_Assignment_: Every line below from the one containing "green car [299,177,330,212]" through the one containing "brown star [863,264,937,330]" is to be printed exactly, with the pictures omitted.

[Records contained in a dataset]
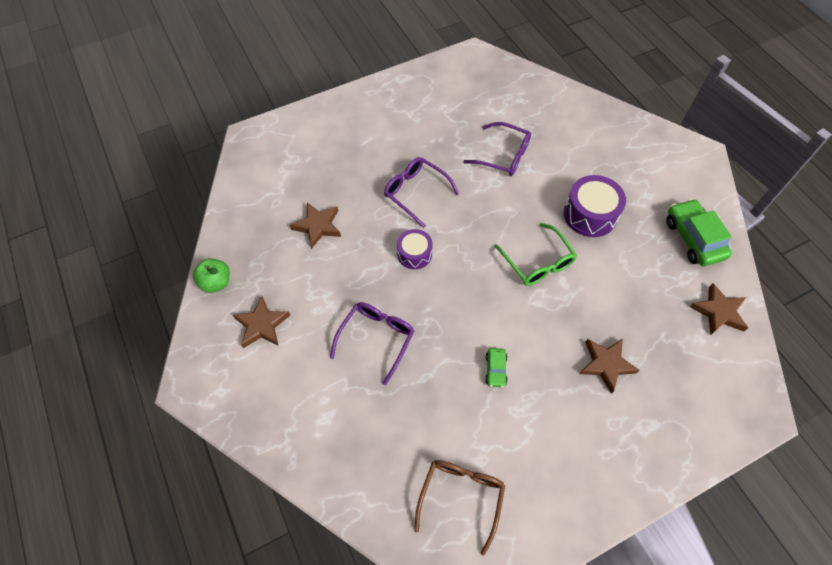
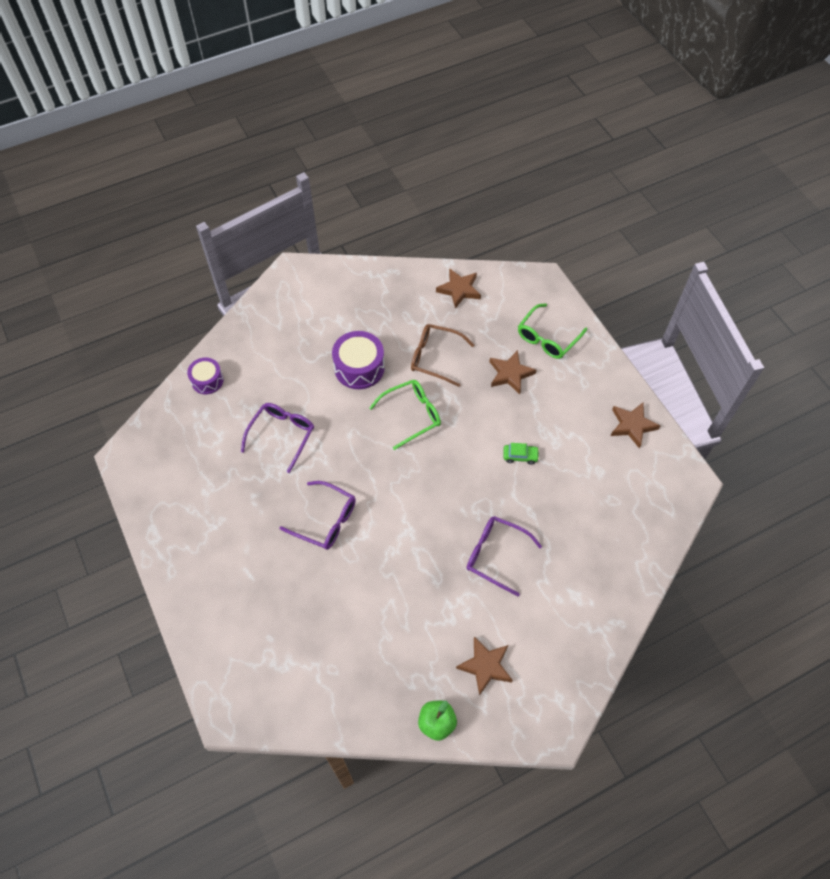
camera: 90 degrees left, 0 degrees up
brown star [290,203,341,249] -> brown star moved to [611,403,660,449]
purple glasses [384,157,459,228] -> purple glasses turned 105 degrees counterclockwise [280,481,356,550]
purple drum [397,229,433,269] -> purple drum moved to [187,357,224,394]
brown glasses [414,460,505,556] -> brown glasses moved to [411,324,474,387]
green car [666,199,732,266] -> none
none -> green glasses [518,303,587,359]

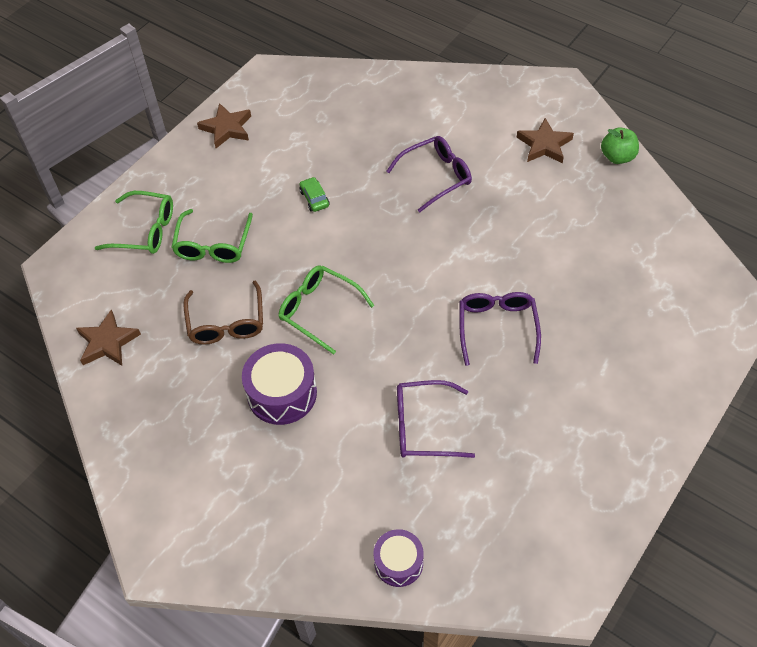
camera: 115 degrees left, 5 degrees down
purple glasses [467,516,542,596] -> purple glasses turned 120 degrees counterclockwise [386,136,472,212]
brown star [490,350,536,394] -> green glasses [171,209,253,263]

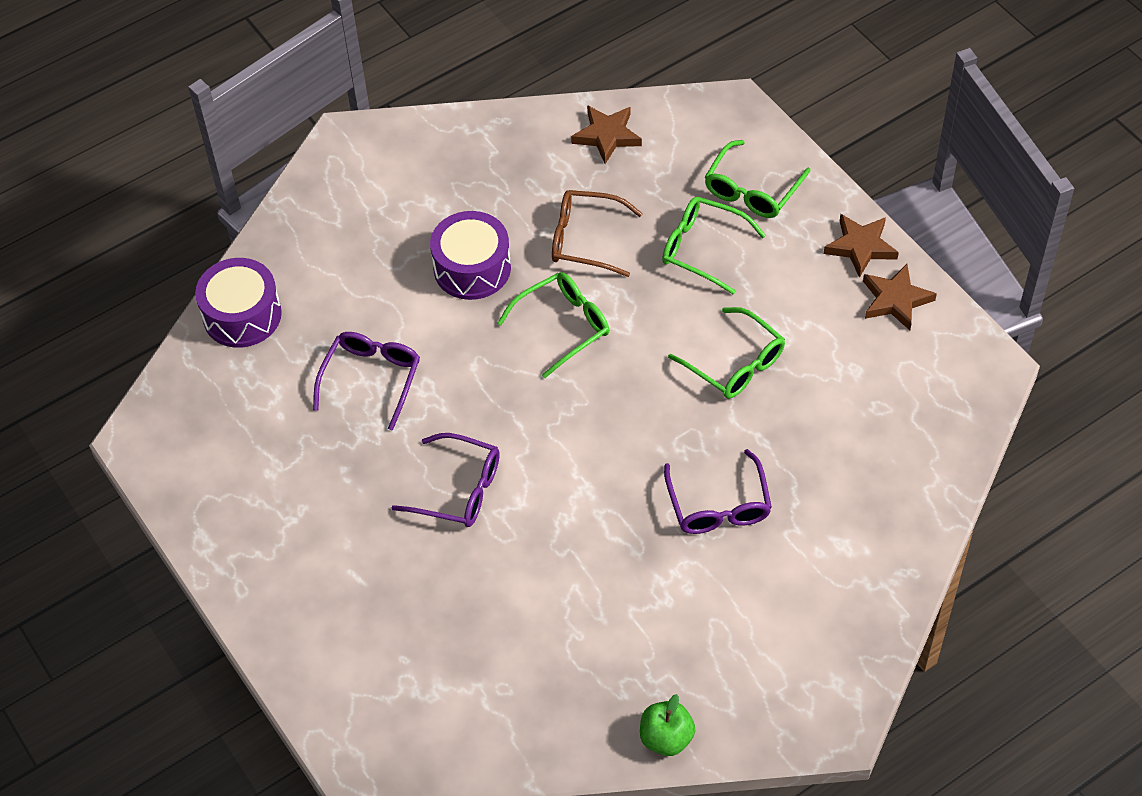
camera: 110 degrees right, 0 degrees up
green car [299,177,330,212] -> green glasses [668,307,785,399]
purple drum [373,529,424,587] -> purple drum [195,258,282,348], size x1.59
brown star [517,118,574,164] -> brown star moved to [824,214,899,278]

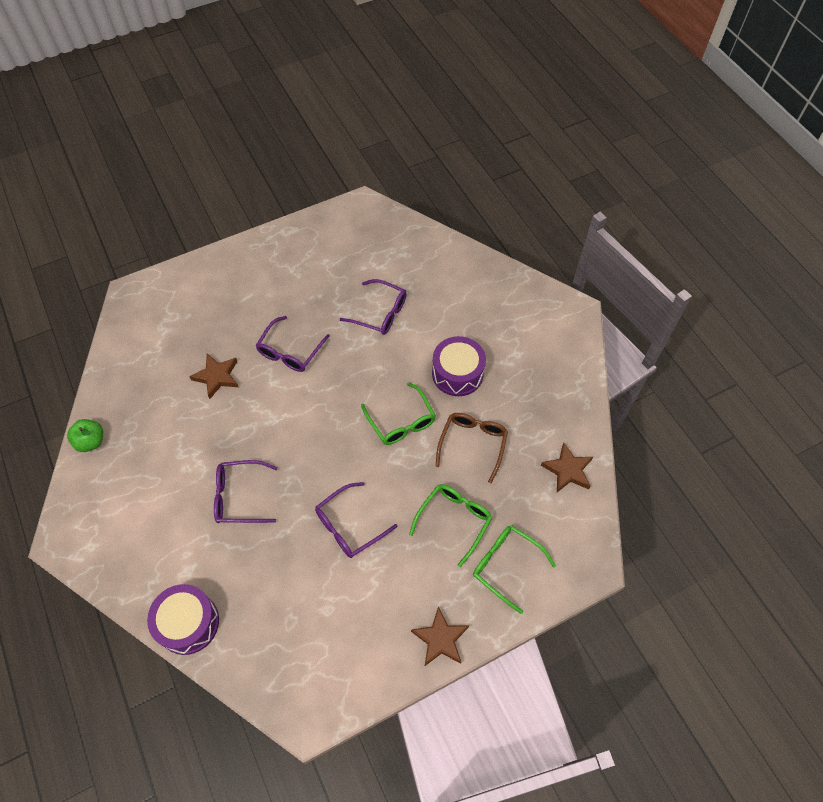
camera: 95 degrees right, 5 degrees up
purple drum [195,258,282,348] -> purple drum moved to [147,584,219,655]
green glasses [668,307,785,399] -> purple glasses [315,482,398,558]
brown star [863,264,937,330] -> brown star moved to [189,354,238,399]

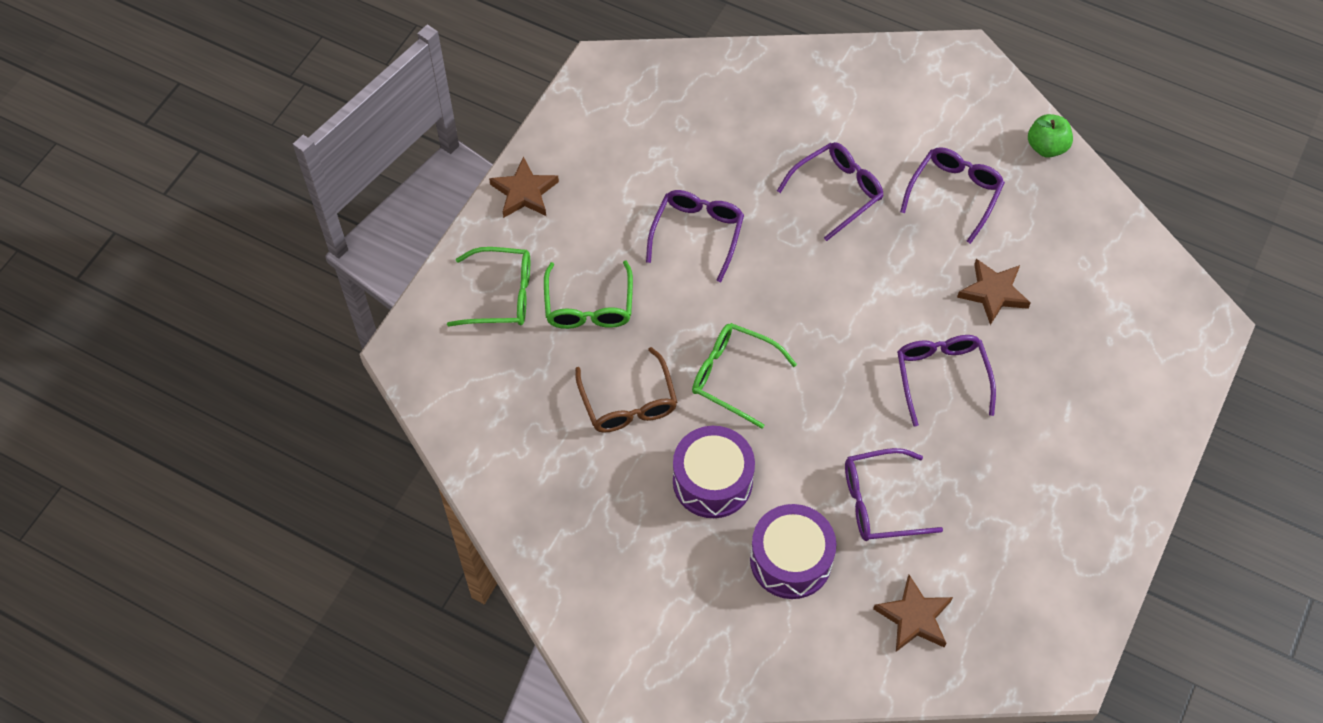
camera: 145 degrees right, 0 degrees up
purple drum [147,584,219,655] -> purple drum moved to [750,504,836,599]
brown star [541,443,593,492] -> brown star moved to [873,575,953,652]
none -> purple glasses [900,147,1005,244]

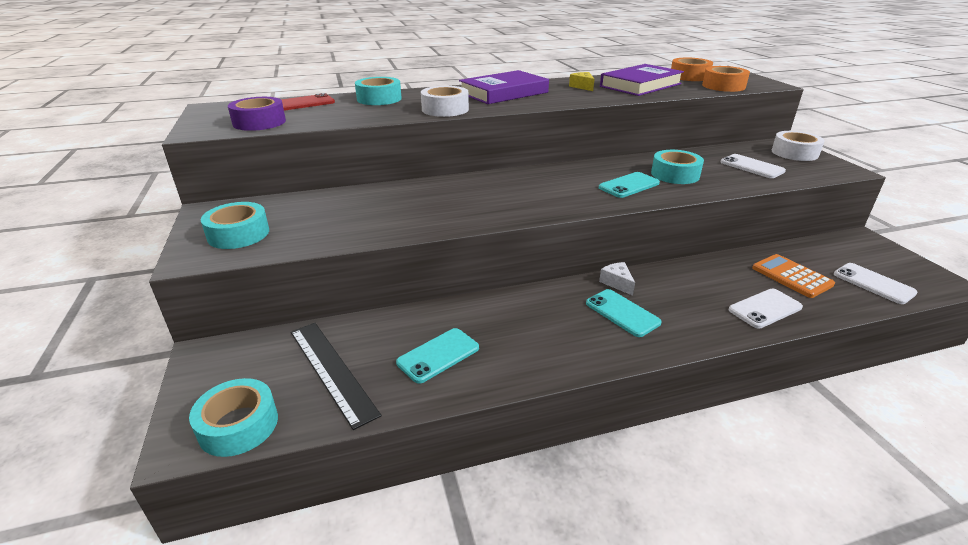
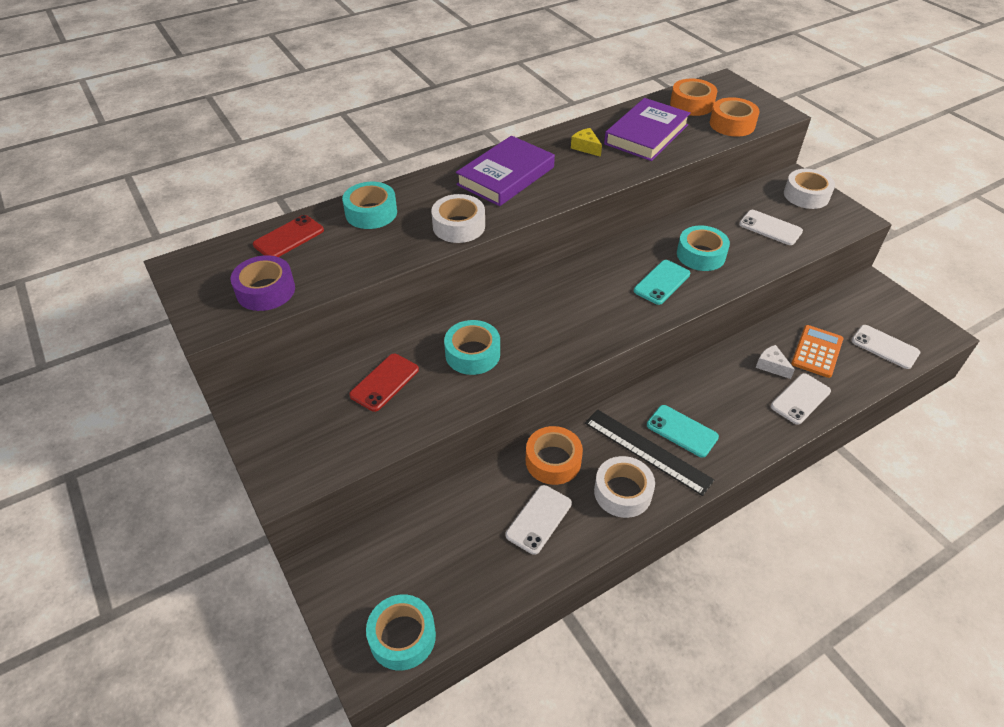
camera: 15 degrees left, 15 degrees up
turquoise tape [201,202,269,249] -> turquoise tape moved to [444,320,500,375]
black ruler [291,323,382,430] -> black ruler moved to [585,409,714,496]
turquoise phone [396,328,479,384] -> white phone [506,485,572,555]
white cheese [599,262,635,296] -> white cheese moved to [756,345,795,379]
orange calculator [752,254,835,298] -> orange calculator turned 75 degrees clockwise [791,325,843,378]
none -> red phone [349,354,419,412]
none -> orange tape [526,426,583,485]
none -> white tape [594,456,655,518]

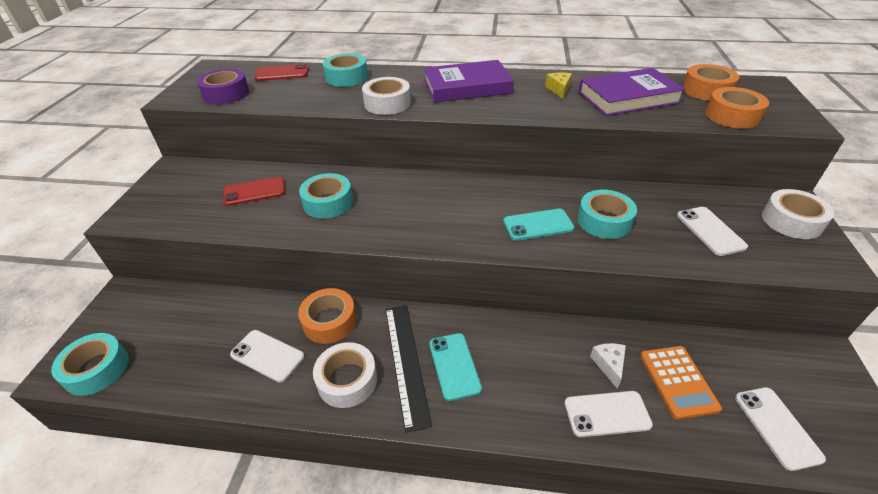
camera: 40 degrees right, 5 degrees down
white phone [506,485,572,555] -> white phone turned 45 degrees clockwise [230,330,304,383]
orange calculator [791,325,843,378] -> orange calculator turned 105 degrees clockwise [640,346,722,420]

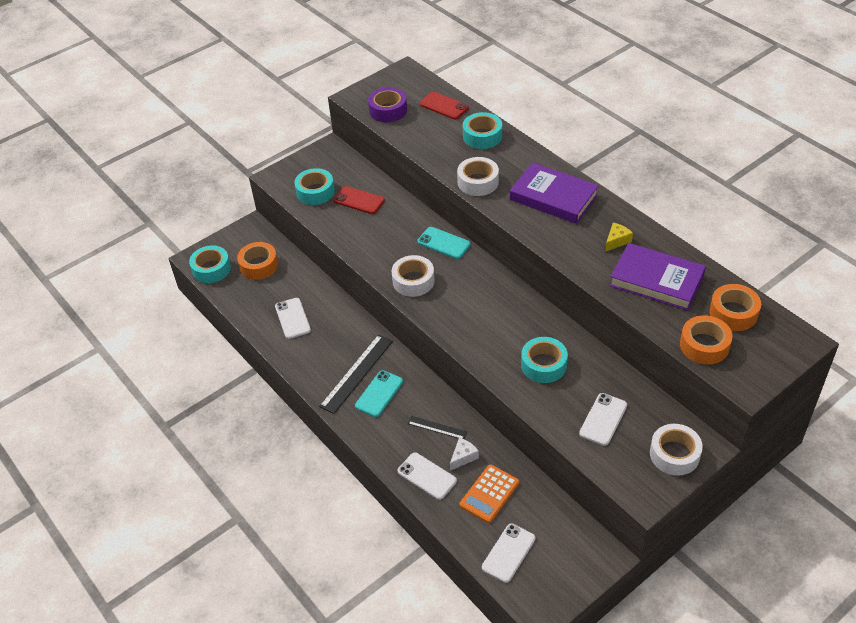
camera: 45 degrees right, 5 degrees up
orange tape [298,288,357,344] -> orange tape moved to [237,242,278,280]
turquoise tape [299,173,353,219] -> turquoise tape moved to [294,168,335,205]
white tape [313,342,377,408] -> white tape moved to [392,255,435,297]
turquoise phone [503,209,574,241] -> turquoise phone moved to [418,227,471,259]
none -> black ruler [408,416,467,439]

_Reply to the exercise_:
green car [299,177,330,212] -> green glasses [668,307,785,399]
purple drum [373,529,424,587] -> purple drum [195,258,282,348], size x1.59
brown star [517,118,574,164] -> brown star moved to [824,214,899,278]

camera: 95 degrees right, 5 degrees up
purple drum [195,258,282,348] -> purple drum moved to [147,584,219,655]
green glasses [668,307,785,399] -> purple glasses [315,482,398,558]
brown star [863,264,937,330] -> brown star moved to [189,354,238,399]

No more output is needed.